──────── Source data ────────

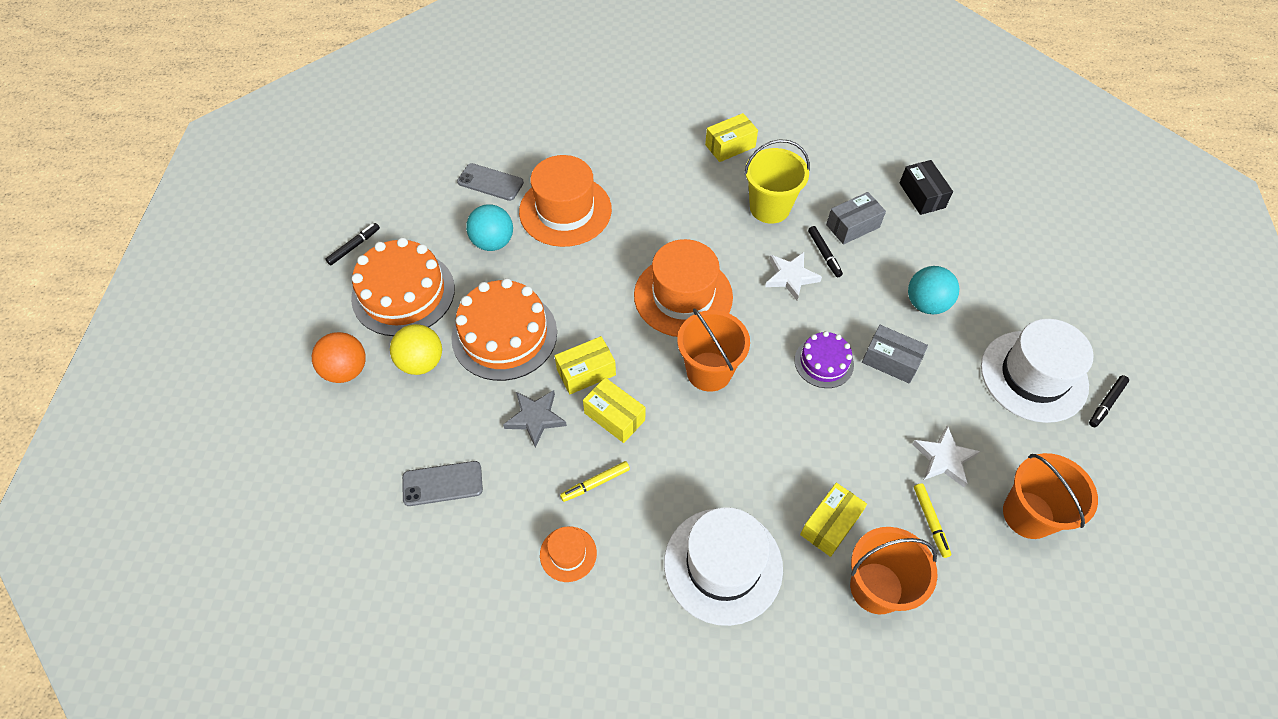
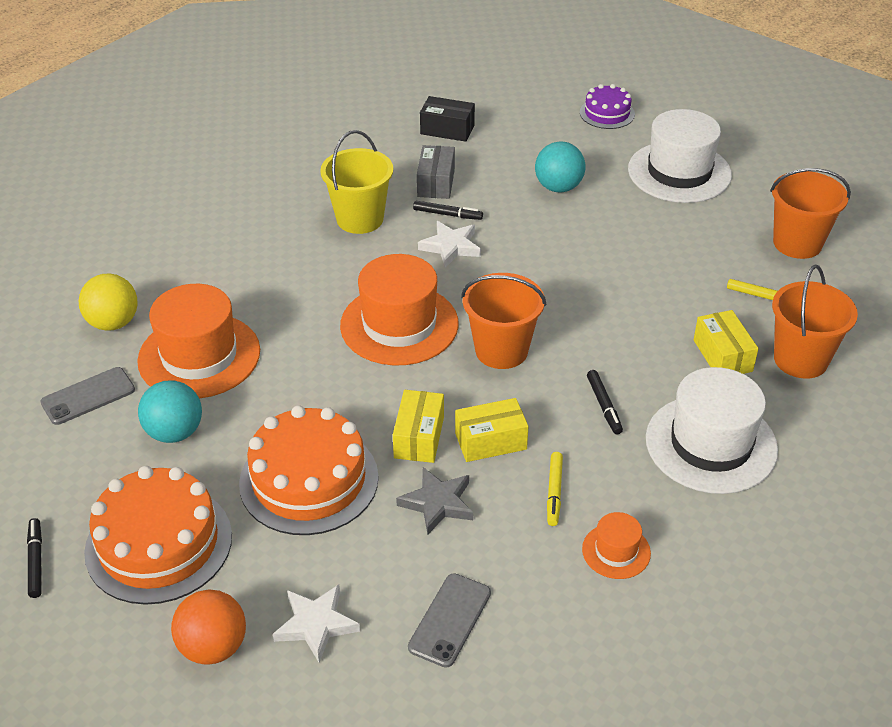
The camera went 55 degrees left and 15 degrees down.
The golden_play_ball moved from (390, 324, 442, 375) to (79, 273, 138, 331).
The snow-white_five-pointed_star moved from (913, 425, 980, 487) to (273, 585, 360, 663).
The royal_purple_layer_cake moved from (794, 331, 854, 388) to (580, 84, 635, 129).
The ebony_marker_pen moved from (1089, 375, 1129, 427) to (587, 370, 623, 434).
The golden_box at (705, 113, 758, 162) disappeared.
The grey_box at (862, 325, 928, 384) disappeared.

────────

* **Task objective**
The answer is to be one number: the count of lines in the entries containing the string "disappeared".

* **Problem solution**
2